+++ The input +++

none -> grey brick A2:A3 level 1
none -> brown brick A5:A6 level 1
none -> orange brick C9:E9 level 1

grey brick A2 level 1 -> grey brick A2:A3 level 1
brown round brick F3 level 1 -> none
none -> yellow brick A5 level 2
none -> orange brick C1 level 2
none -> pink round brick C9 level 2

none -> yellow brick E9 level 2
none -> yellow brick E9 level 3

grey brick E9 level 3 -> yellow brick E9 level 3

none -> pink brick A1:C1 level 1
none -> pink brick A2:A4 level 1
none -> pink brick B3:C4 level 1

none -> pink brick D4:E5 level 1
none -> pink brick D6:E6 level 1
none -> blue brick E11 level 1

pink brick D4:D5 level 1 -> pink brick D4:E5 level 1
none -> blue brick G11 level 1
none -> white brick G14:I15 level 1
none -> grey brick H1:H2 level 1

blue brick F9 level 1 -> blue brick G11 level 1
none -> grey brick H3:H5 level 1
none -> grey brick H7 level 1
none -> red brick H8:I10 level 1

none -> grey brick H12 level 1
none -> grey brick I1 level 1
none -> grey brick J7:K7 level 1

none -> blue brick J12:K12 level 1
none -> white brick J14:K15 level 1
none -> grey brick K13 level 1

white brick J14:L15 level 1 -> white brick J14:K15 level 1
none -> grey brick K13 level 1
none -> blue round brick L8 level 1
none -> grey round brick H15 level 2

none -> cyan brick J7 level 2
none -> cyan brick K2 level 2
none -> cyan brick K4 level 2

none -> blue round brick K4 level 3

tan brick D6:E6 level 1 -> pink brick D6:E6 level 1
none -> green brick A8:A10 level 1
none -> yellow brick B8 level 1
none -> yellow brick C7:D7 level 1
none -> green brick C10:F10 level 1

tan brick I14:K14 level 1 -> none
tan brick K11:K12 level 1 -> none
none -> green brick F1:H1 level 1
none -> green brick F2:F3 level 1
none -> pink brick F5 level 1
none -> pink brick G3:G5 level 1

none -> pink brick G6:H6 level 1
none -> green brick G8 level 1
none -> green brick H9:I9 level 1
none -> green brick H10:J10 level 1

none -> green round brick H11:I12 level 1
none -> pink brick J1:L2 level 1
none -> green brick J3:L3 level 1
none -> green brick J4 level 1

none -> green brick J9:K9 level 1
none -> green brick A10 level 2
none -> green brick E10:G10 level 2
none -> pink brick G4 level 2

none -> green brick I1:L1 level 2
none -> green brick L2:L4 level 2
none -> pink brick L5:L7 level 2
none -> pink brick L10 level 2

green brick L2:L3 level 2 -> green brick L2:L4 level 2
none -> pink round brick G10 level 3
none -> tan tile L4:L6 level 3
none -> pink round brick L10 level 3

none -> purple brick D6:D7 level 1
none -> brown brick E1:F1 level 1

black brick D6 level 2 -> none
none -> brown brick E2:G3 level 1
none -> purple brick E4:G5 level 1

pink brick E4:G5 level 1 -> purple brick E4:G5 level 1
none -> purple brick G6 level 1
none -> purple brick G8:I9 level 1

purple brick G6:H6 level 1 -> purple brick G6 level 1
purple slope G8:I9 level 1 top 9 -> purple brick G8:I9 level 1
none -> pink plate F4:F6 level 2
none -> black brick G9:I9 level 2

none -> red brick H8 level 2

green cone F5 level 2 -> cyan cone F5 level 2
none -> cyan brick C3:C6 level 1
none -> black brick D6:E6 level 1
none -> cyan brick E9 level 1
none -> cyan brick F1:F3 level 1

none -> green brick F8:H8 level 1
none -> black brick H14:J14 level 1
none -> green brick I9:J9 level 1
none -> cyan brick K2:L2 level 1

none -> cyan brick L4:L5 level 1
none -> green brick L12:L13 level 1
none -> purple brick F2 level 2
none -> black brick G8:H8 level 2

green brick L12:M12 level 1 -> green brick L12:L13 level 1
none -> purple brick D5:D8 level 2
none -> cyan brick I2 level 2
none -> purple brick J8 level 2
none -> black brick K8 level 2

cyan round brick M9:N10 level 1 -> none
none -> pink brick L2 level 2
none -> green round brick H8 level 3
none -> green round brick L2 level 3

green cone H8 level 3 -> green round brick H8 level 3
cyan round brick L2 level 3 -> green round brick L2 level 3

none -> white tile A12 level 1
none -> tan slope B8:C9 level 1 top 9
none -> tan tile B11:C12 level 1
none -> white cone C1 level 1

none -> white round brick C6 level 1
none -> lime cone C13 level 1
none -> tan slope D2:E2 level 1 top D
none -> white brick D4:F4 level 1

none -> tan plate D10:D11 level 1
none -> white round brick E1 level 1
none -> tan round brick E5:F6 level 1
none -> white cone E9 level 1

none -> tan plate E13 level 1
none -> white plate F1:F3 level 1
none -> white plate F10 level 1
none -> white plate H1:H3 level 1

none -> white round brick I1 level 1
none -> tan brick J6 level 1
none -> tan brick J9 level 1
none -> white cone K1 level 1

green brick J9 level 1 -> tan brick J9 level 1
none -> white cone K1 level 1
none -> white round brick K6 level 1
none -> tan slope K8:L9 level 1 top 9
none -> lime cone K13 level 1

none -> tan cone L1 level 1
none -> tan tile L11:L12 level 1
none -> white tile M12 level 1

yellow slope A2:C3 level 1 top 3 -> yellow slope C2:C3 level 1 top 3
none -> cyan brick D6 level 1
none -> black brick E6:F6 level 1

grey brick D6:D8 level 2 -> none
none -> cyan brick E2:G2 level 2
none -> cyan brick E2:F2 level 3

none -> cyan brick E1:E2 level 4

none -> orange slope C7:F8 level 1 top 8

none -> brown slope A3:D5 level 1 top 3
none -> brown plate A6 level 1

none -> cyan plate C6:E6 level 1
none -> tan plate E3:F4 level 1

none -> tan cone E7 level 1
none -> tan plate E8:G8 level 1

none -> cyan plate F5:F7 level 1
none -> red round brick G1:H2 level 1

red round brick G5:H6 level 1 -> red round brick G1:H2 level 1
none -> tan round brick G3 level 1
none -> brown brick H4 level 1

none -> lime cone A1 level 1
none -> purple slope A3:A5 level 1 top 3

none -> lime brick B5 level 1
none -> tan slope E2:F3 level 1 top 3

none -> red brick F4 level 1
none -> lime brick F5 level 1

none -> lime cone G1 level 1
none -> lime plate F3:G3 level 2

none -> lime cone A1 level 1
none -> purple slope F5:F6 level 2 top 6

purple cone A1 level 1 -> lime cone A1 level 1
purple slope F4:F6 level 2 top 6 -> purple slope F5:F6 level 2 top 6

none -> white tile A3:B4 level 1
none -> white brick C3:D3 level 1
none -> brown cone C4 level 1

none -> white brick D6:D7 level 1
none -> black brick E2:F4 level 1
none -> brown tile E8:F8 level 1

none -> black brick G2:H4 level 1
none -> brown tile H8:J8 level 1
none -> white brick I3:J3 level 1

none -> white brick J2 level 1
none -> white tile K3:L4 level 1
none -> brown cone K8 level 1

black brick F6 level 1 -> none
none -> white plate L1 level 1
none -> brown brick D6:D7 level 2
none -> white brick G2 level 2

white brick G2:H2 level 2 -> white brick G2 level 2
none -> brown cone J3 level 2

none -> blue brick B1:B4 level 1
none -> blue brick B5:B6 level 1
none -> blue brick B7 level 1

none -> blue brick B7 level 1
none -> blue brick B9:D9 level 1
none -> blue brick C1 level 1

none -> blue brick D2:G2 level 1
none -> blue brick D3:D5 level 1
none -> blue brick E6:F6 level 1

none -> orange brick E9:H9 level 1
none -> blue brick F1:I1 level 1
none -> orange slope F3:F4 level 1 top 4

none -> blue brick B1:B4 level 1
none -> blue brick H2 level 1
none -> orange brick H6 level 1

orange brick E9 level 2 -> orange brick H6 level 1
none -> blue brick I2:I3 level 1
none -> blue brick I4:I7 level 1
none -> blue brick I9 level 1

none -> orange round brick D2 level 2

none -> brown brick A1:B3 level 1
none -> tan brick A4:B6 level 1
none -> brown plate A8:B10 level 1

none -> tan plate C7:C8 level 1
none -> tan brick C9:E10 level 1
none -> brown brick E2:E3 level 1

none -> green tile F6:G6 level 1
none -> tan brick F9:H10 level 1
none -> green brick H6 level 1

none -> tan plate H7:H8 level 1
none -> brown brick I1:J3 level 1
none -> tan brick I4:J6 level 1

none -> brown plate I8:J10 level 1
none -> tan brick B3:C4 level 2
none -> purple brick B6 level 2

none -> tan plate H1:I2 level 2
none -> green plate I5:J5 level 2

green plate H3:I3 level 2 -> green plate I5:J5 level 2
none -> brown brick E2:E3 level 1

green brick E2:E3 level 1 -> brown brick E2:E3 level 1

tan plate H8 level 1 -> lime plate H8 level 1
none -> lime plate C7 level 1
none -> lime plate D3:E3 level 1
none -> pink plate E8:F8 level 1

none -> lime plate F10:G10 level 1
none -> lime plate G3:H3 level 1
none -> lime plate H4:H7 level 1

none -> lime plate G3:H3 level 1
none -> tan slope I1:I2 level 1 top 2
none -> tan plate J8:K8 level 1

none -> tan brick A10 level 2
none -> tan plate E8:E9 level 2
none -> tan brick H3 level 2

+++

● Directions for this task
Beginning with the very first line of the material above, give each line again exactly, ending with the line that contains "none -> cyan brick K4 level 2".

● Reply to the task
none -> grey brick A2:A3 level 1
none -> brown brick A5:A6 level 1
none -> orange brick C9:E9 level 1

grey brick A2 level 1 -> grey brick A2:A3 level 1
brown round brick F3 level 1 -> none
none -> yellow brick A5 level 2
none -> orange brick C1 level 2
none -> pink round brick C9 level 2

none -> yellow brick E9 level 2
none -> yellow brick E9 level 3

grey brick E9 level 3 -> yellow brick E9 level 3

none -> pink brick A1:C1 level 1
none -> pink brick A2:A4 level 1
none -> pink brick B3:C4 level 1

none -> pink brick D4:E5 level 1
none -> pink brick D6:E6 level 1
none -> blue brick E11 level 1

pink brick D4:D5 level 1 -> pink brick D4:E5 level 1
none -> blue brick G11 level 1
none -> white brick G14:I15 level 1
none -> grey brick H1:H2 level 1

blue brick F9 level 1 -> blue brick G11 level 1
none -> grey brick H3:H5 level 1
none -> grey brick H7 level 1
none -> red brick H8:I10 level 1

none -> grey brick H12 level 1
none -> grey brick I1 level 1
none -> grey brick J7:K7 level 1

none -> blue brick J12:K12 level 1
none -> white brick J14:K15 level 1
none -> grey brick K13 level 1

white brick J14:L15 level 1 -> white brick J14:K15 level 1
none -> grey brick K13 level 1
none -> blue round brick L8 level 1
none -> grey round brick H15 level 2

none -> cyan brick J7 level 2
none -> cyan brick K2 level 2
none -> cyan brick K4 level 2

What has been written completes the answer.